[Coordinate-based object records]

----

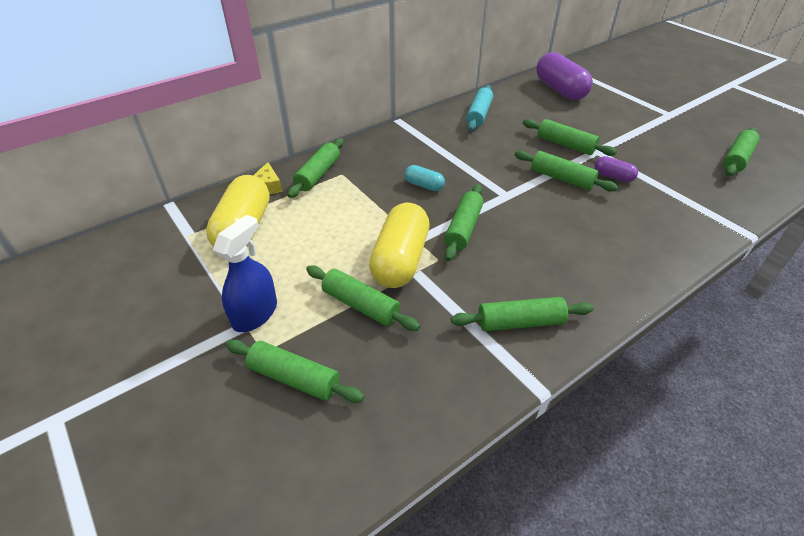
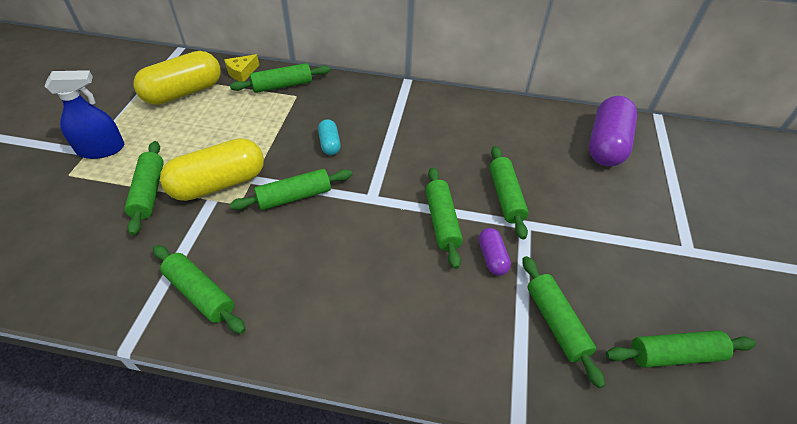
camera: 45 degrees right, 5 degrees up
(294, 378) = (52, 203): green rolling pin -> green rolling pin (556, 323)
(479, 114) = (480, 117): turquoise rolling pin -> none

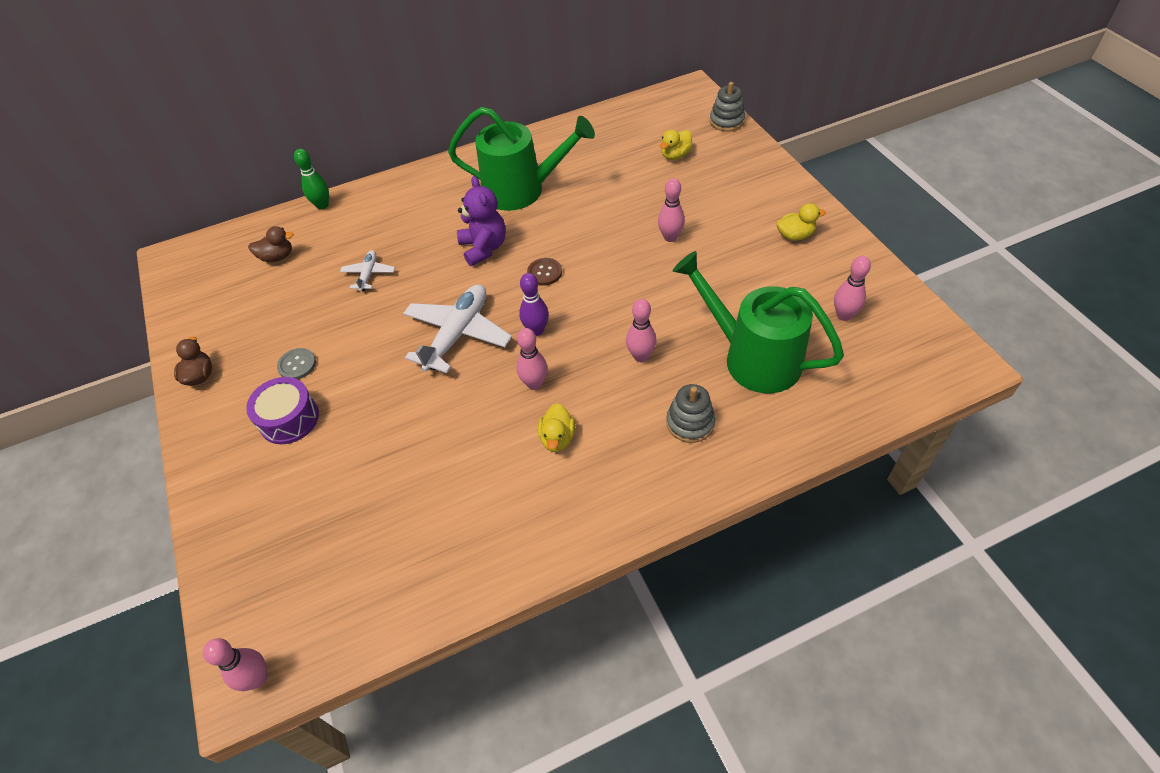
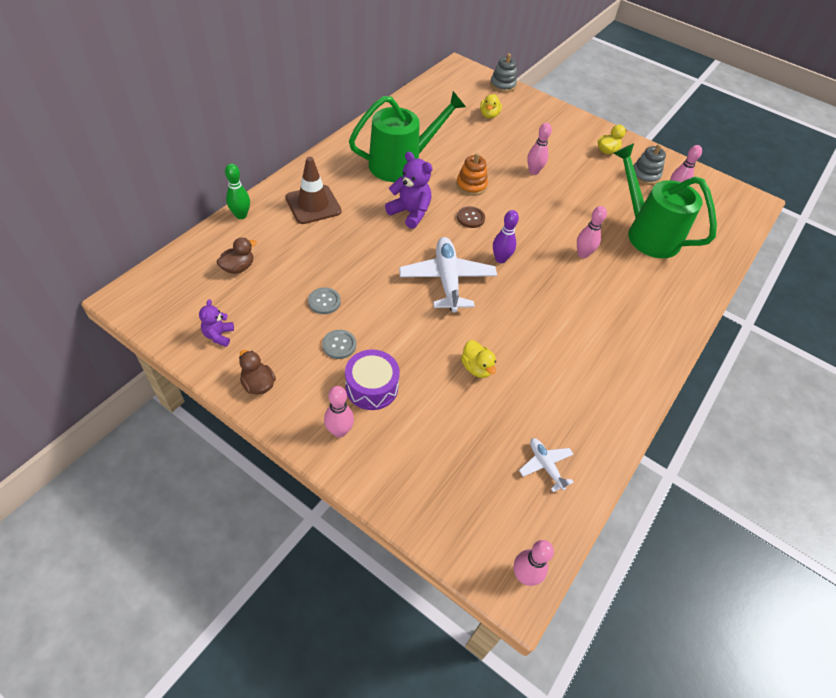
camera: 40 degrees left, 0 degrees up
(208, 317) = (219, 335): none -> purple teddy bear
(321, 316) = (324, 301): none -> grey button
(369, 274) = (335, 258): white plane -> white plane (545, 466)
(395, 212) = (313, 205): none -> brown traffic cone
(534, 384) = (531, 295): pink bowling pin -> pink bowling pin (339, 431)
(557, 438) = (578, 325): yellow duck -> yellow duck (476, 368)
(578, 235) = (471, 185): none -> orange stacking toy
(690, 423) = (647, 285): grey stacking toy -> grey stacking toy (645, 175)
(751, 357) = (646, 233): green watering can -> green watering can turned 45 degrees clockwise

----

An exact copy of all the entries is required, and it must contain no pictures.

» Response below
camera: 45 degrees right, 5 degrees up
(294, 378) = (52, 203): green rolling pin -> green rolling pin (556, 323)
(479, 114) = (480, 117): turquoise rolling pin -> none

camera: 40 degrees left, 0 degrees up
(208, 317) = (219, 335): none -> purple teddy bear
(321, 316) = (324, 301): none -> grey button
(369, 274) = (335, 258): white plane -> white plane (545, 466)
(395, 212) = (313, 205): none -> brown traffic cone
(534, 384) = (531, 295): pink bowling pin -> pink bowling pin (339, 431)
(557, 438) = (578, 325): yellow duck -> yellow duck (476, 368)
(578, 235) = (471, 185): none -> orange stacking toy
(690, 423) = (647, 285): grey stacking toy -> grey stacking toy (645, 175)
(751, 357) = (646, 233): green watering can -> green watering can turned 45 degrees clockwise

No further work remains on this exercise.